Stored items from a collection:
################

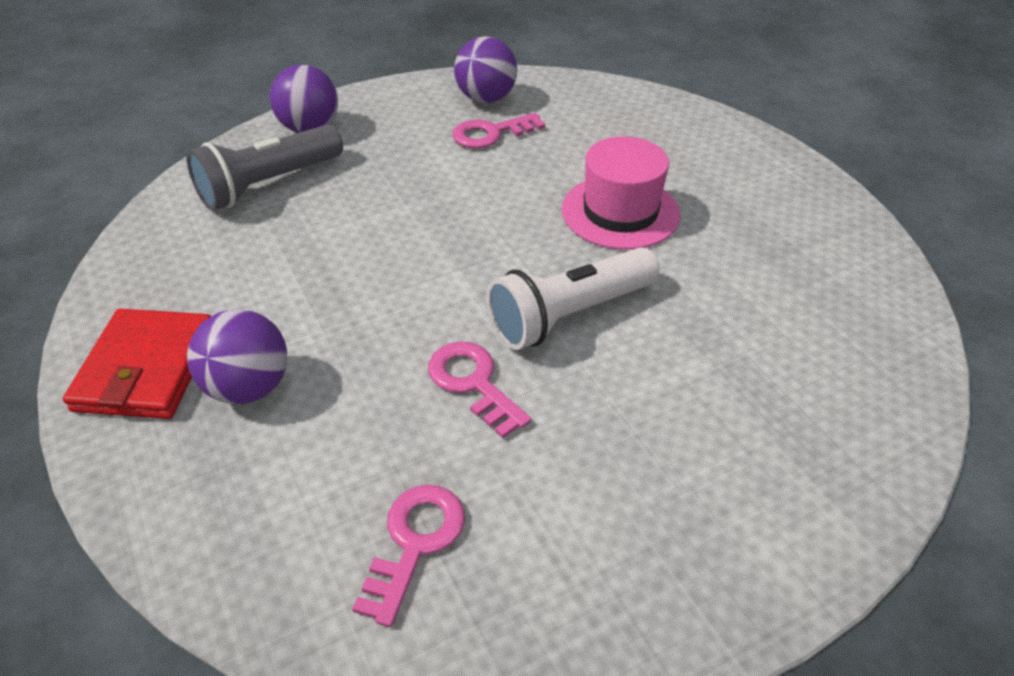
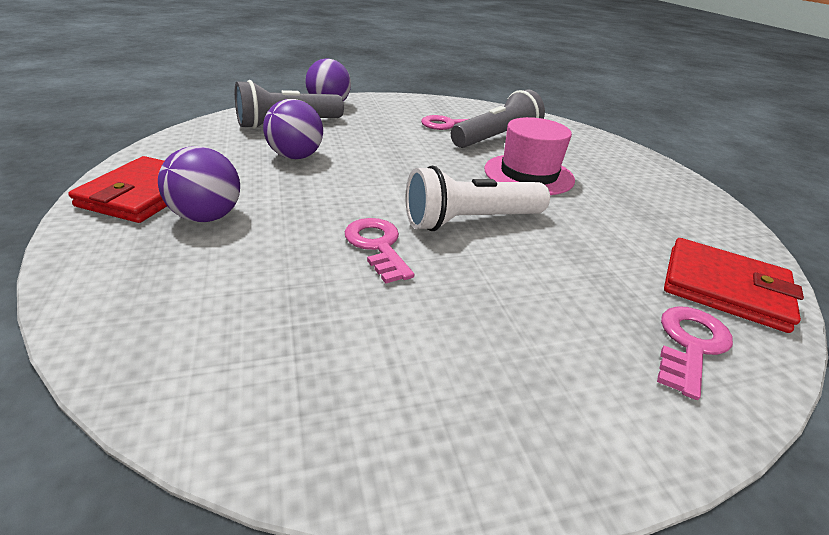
camera: 10 degrees right, 10 degrees down
(415, 542) = (277, 339): pink key -> pink key (690, 345)
(486, 98) = (452, 110): purple ball -> purple ball (296, 156)
(563, 149) = (496, 138): none -> grey flashlight
(867, 350) = (724, 288): none -> red wallet

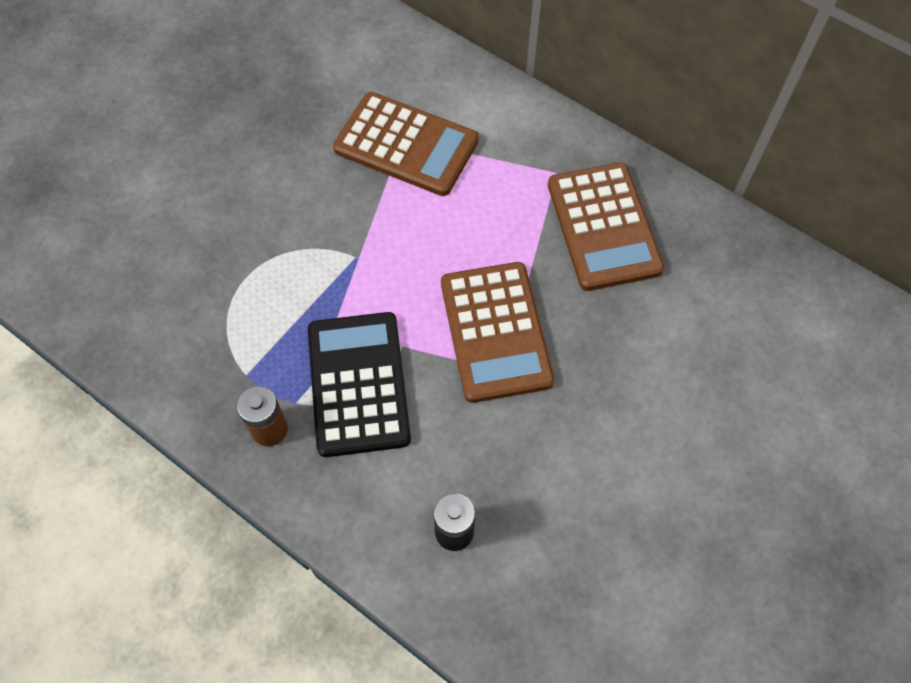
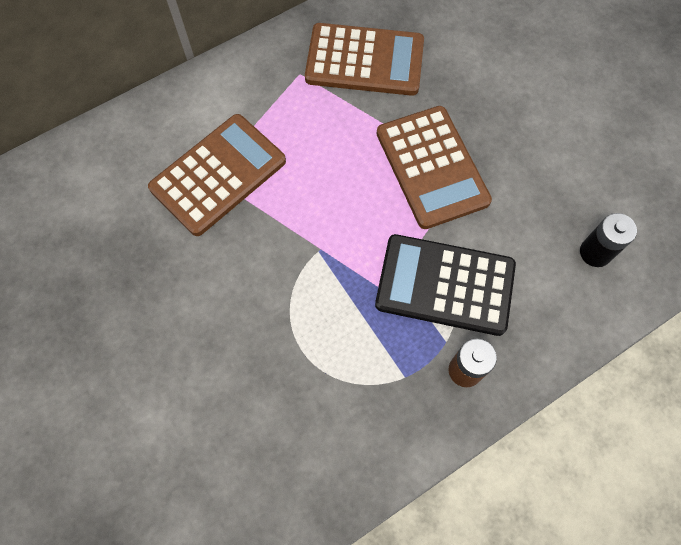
camera: 70 degrees left, 5 degrees up
(495, 332) = (431, 167): brown calculator -> brown calculator turned 60 degrees clockwise

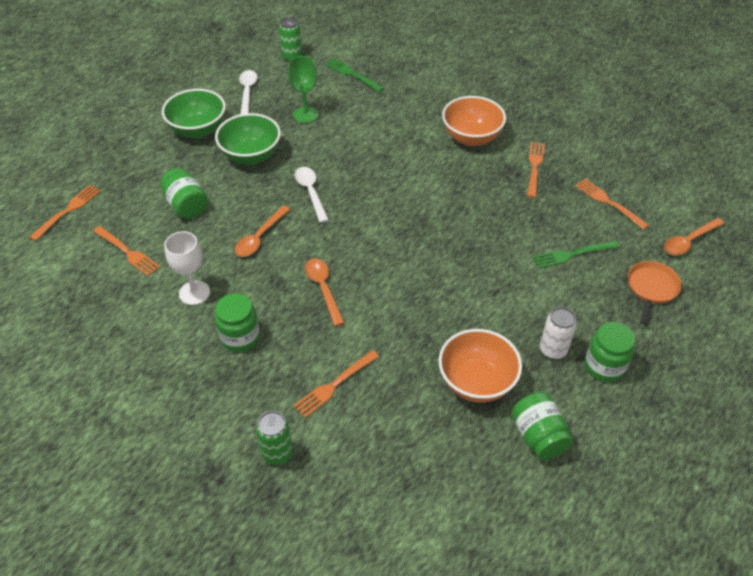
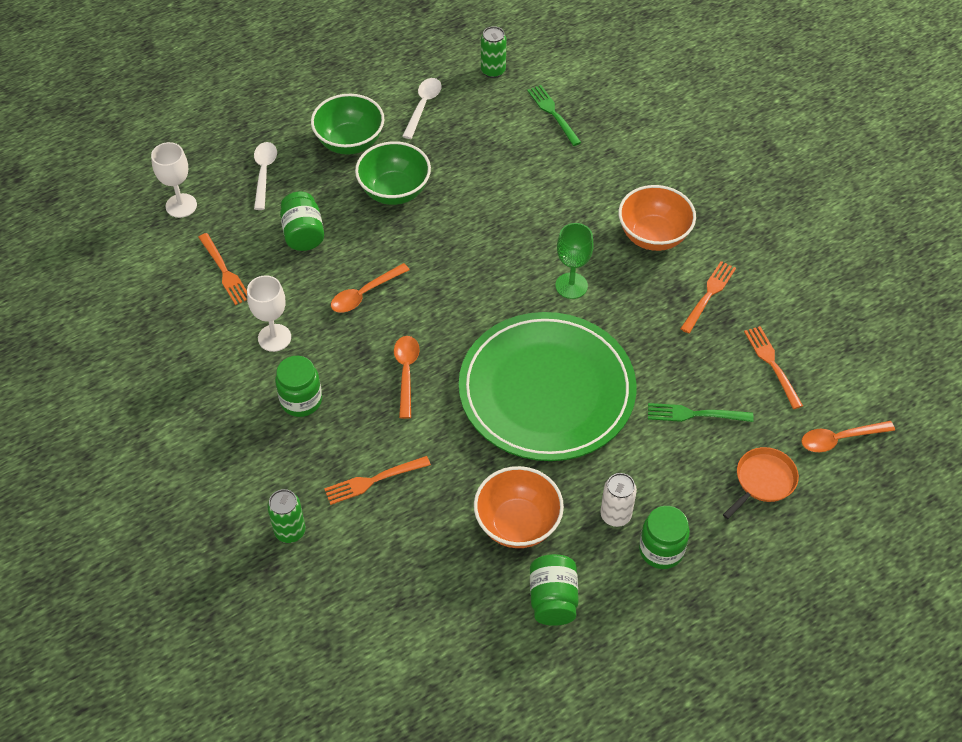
camera: 20 degrees right, 5 degrees up
(68, 211) = (181, 205): orange fork -> white goblet
(305, 115) = (476, 154): green goblet -> green goblet (571, 286)
(311, 192) = (441, 255): white spoon -> white spoon (264, 173)
(447, 270) = (546, 390): none -> green plate

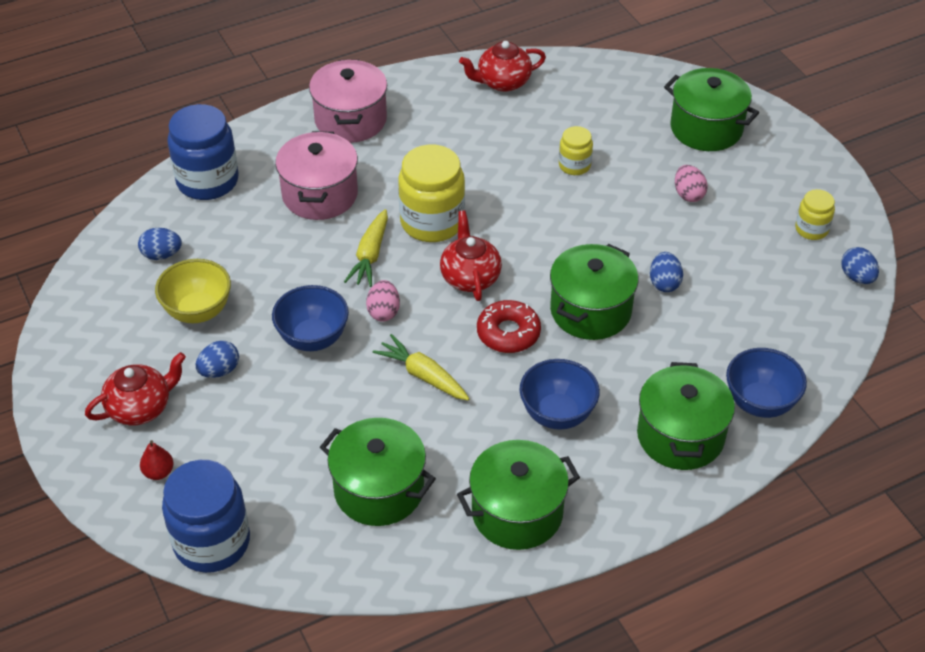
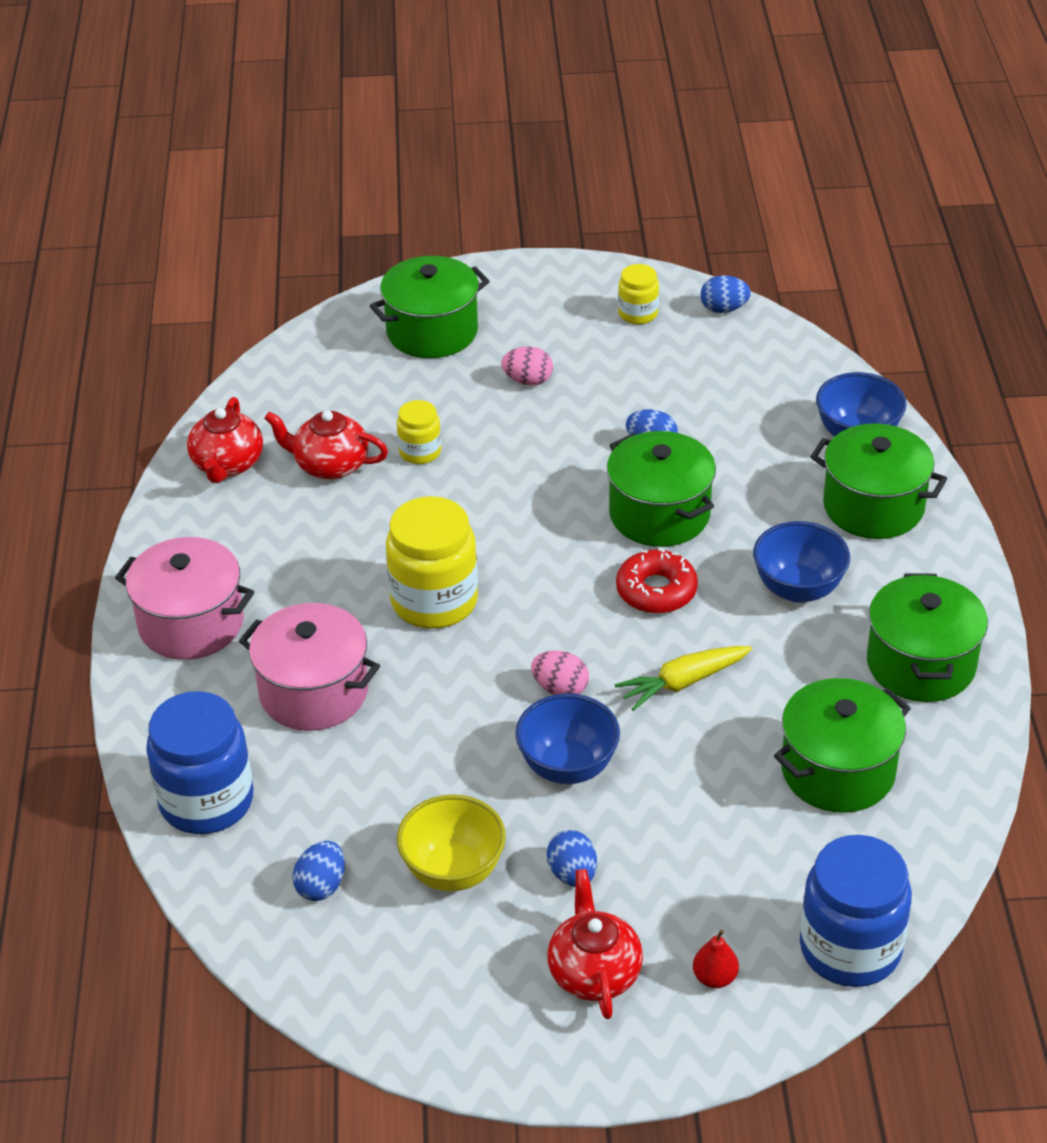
camera: 65 degrees left, 5 degrees down
(370, 255) = (456, 674): yellow carrot -> none
(470, 277) = (548, 596): red teapot -> red teapot (330, 465)

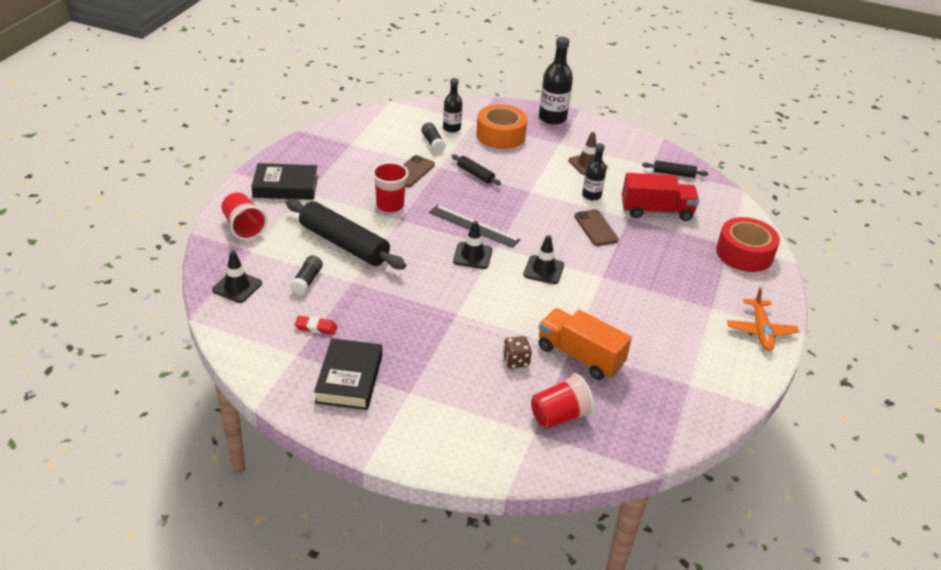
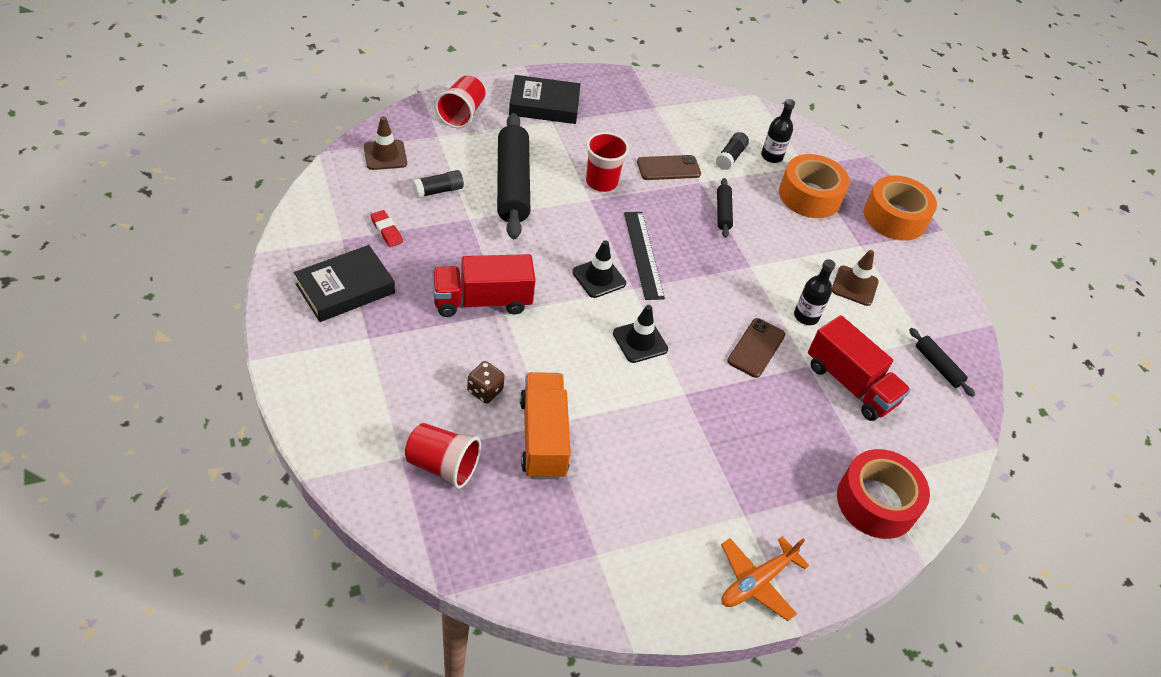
camera: 45 degrees right, 10 degrees up
(237, 287) = (385, 155): black traffic cone -> brown traffic cone
(285, 186) = (544, 105): black book -> black book turned 45 degrees counterclockwise
(435, 318) = (482, 301): none -> red truck
(552, 118) = (894, 217): black bottle -> orange tape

################

> _YOUR OBJECTIVE_: Among the entries above, find the line with "camera: 20 degrees right, 5 degrees up" and repeat exactly from there through the line with "camera: 45 degrees right, 10 degrees up", leaving out the pictures.

> _EXERCISE ANSWER_:
camera: 20 degrees right, 5 degrees up
(68, 211) = (181, 205): orange fork -> white goblet
(305, 115) = (476, 154): green goblet -> green goblet (571, 286)
(311, 192) = (441, 255): white spoon -> white spoon (264, 173)
(447, 270) = (546, 390): none -> green plate

camera: 65 degrees left, 5 degrees down
(370, 255) = (456, 674): yellow carrot -> none
(470, 277) = (548, 596): red teapot -> red teapot (330, 465)

camera: 45 degrees right, 10 degrees up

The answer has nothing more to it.